* **Problem to solve**: Please set the lines down again exactly, from the top of the entries through the line that contains "C7: 470uF (SPK, VC) -> 68uF (SPK, VC)".

* **Input data**:
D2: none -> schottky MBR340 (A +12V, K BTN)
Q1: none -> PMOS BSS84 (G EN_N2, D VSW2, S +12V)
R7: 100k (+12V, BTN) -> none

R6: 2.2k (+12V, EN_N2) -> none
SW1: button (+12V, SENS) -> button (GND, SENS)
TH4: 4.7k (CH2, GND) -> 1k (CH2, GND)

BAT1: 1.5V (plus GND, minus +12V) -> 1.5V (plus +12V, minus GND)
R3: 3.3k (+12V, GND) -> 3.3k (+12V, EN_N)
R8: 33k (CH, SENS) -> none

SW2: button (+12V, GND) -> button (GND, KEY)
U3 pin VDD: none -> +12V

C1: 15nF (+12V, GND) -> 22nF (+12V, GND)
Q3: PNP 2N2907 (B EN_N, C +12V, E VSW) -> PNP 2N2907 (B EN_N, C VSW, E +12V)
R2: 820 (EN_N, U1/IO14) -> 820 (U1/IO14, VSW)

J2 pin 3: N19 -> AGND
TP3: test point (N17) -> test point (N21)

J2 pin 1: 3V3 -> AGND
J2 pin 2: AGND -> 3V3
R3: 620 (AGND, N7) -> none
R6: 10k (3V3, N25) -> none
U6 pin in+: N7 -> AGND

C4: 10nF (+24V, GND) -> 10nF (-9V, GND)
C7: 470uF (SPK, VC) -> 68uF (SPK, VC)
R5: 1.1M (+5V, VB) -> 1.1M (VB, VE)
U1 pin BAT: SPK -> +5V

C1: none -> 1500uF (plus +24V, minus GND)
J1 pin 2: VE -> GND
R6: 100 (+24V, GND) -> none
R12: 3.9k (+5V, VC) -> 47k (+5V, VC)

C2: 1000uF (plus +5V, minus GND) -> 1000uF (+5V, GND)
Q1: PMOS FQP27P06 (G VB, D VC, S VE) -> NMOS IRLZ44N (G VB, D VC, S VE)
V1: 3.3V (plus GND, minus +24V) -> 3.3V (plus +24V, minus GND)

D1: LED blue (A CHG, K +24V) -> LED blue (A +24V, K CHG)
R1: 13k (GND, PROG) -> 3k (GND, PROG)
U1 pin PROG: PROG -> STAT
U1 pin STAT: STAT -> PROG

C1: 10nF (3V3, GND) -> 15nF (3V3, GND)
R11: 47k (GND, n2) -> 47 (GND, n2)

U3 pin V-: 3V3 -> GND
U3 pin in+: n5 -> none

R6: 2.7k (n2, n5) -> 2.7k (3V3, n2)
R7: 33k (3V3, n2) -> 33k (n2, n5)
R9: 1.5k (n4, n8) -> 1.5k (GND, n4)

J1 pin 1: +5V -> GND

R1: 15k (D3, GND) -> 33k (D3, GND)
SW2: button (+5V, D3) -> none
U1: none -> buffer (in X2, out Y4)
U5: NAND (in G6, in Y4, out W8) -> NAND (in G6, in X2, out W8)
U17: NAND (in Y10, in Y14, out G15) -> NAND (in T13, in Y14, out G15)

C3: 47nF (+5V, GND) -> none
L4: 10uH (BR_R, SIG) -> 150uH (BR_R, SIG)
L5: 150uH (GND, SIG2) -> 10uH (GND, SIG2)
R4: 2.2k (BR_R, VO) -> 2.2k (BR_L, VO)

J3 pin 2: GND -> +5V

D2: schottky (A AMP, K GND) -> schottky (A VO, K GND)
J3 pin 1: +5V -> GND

* **Result for this task**:
D2: none -> schottky MBR340 (A +12V, K BTN)
Q1: none -> PMOS BSS84 (G EN_N2, D VSW2, S +12V)
R7: 100k (+12V, BTN) -> none

R6: 2.2k (+12V, EN_N2) -> none
SW1: button (+12V, SENS) -> button (GND, SENS)
TH4: 4.7k (CH2, GND) -> 1k (CH2, GND)

BAT1: 1.5V (plus GND, minus +12V) -> 1.5V (plus +12V, minus GND)
R3: 3.3k (+12V, GND) -> 3.3k (+12V, EN_N)
R8: 33k (CH, SENS) -> none

SW2: button (+12V, GND) -> button (GND, KEY)
U3 pin VDD: none -> +12V

C1: 15nF (+12V, GND) -> 22nF (+12V, GND)
Q3: PNP 2N2907 (B EN_N, C +12V, E VSW) -> PNP 2N2907 (B EN_N, C VSW, E +12V)
R2: 820 (EN_N, U1/IO14) -> 820 (U1/IO14, VSW)

J2 pin 3: N19 -> AGND
TP3: test point (N17) -> test point (N21)

J2 pin 1: 3V3 -> AGND
J2 pin 2: AGND -> 3V3
R3: 620 (AGND, N7) -> none
R6: 10k (3V3, N25) -> none
U6 pin in+: N7 -> AGND

C4: 10nF (+24V, GND) -> 10nF (-9V, GND)
C7: 470uF (SPK, VC) -> 68uF (SPK, VC)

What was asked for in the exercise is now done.